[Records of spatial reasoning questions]
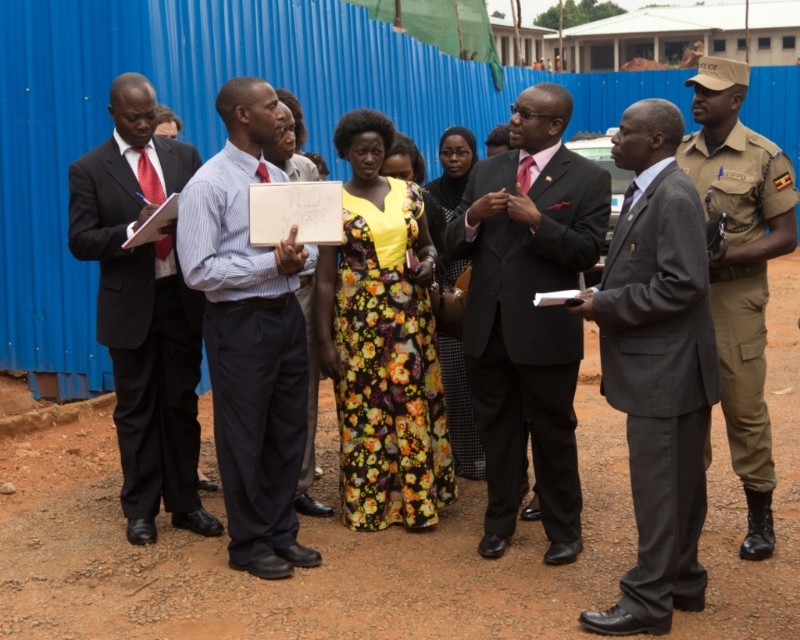
Question: Which point is farther to the camera?

Choices:
 (A) (548, 204)
 (B) (272, 307)
 (C) (656, 179)

Answer: (A)

Question: Does black suit at left lie in front of khaki uniform at right?

Choices:
 (A) yes
 (B) no

Answer: (B)

Question: Considering the relative positions of dark gray suit at center and blue striped shirt at center in the image provided, where is dark gray suit at center located with respect to blue striped shirt at center?

Choices:
 (A) left
 (B) right

Answer: (B)

Question: Based on their relative distances, which object is farther from the black suit at left?

Choices:
 (A) khaki uniform at right
 (B) floral print dress at center
 (C) light blue shirt at center

Answer: (A)

Question: Is matte black suit at center closer to the viewer compared to dark gray suit at center?

Choices:
 (A) yes
 (B) no

Answer: (B)

Question: Among these objects, which one is nearest to the camera?

Choices:
 (A) floral fabric dress at center
 (B) khaki uniform at right
 (C) floral print dress at center
 (D) matte black suit at center

Answer: (B)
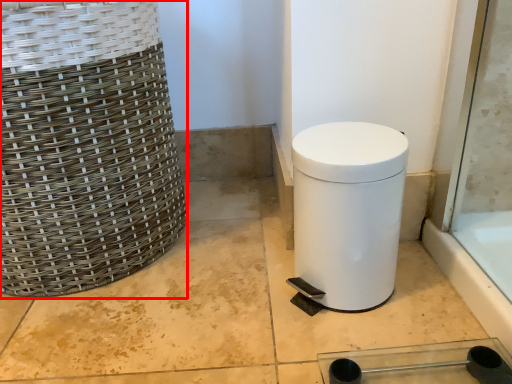
Question: Where is basket (annotated by the red box) located in relation to waste container in the image?

Choices:
 (A) left
 (B) right

Answer: (A)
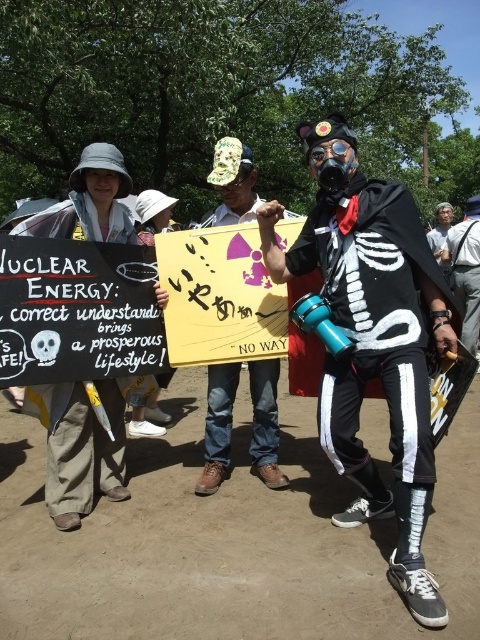
Question: Among these objects, which one is farthest from the camera?

Choices:
 (A) white cotton shirt at center
 (B) black matte skeleton costume at center

Answer: (A)

Question: Can you confirm if black matte skeleton costume at center is positioned above white cotton shirt at center?

Choices:
 (A) no
 (B) yes

Answer: (A)

Question: Considering the relative positions of black matte skeleton costume at center and white cotton shirt at center in the image provided, where is black matte skeleton costume at center located with respect to white cotton shirt at center?

Choices:
 (A) below
 (B) above

Answer: (A)

Question: Is black matte skeleton costume at center bigger than white cotton shirt at center?

Choices:
 (A) no
 (B) yes

Answer: (A)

> [AIM]:
Copy the data above word for word, leaving out the pictures.

> [REPLY TO THE TASK]:
Question: Which point is farther to the camera?

Choices:
 (A) (548, 204)
 (B) (272, 307)
 (C) (656, 179)

Answer: (A)

Question: Does black suit at left lie in front of khaki uniform at right?

Choices:
 (A) yes
 (B) no

Answer: (B)

Question: Considering the relative positions of dark gray suit at center and blue striped shirt at center in the image provided, where is dark gray suit at center located with respect to blue striped shirt at center?

Choices:
 (A) left
 (B) right

Answer: (B)

Question: Based on their relative distances, which object is farther from the black suit at left?

Choices:
 (A) khaki uniform at right
 (B) floral print dress at center
 (C) light blue shirt at center

Answer: (A)

Question: Is matte black suit at center closer to the viewer compared to dark gray suit at center?

Choices:
 (A) yes
 (B) no

Answer: (B)

Question: Among these objects, which one is nearest to the camera?

Choices:
 (A) floral fabric dress at center
 (B) khaki uniform at right
 (C) floral print dress at center
 (D) matte black suit at center

Answer: (B)
Question: Where is basket (annotated by the red box) located in relation to waste container in the image?

Choices:
 (A) left
 (B) right

Answer: (A)
Question: Among these objects, which one is farthest from the camera?

Choices:
 (A) white cotton shirt at center
 (B) black matte skeleton costume at center

Answer: (A)

Question: Can you confirm if black matte skeleton costume at center is positioned above white cotton shirt at center?

Choices:
 (A) no
 (B) yes

Answer: (A)

Question: Considering the relative positions of black matte skeleton costume at center and white cotton shirt at center in the image provided, where is black matte skeleton costume at center located with respect to white cotton shirt at center?

Choices:
 (A) below
 (B) above

Answer: (A)

Question: Is black matte skeleton costume at center bigger than white cotton shirt at center?

Choices:
 (A) no
 (B) yes

Answer: (A)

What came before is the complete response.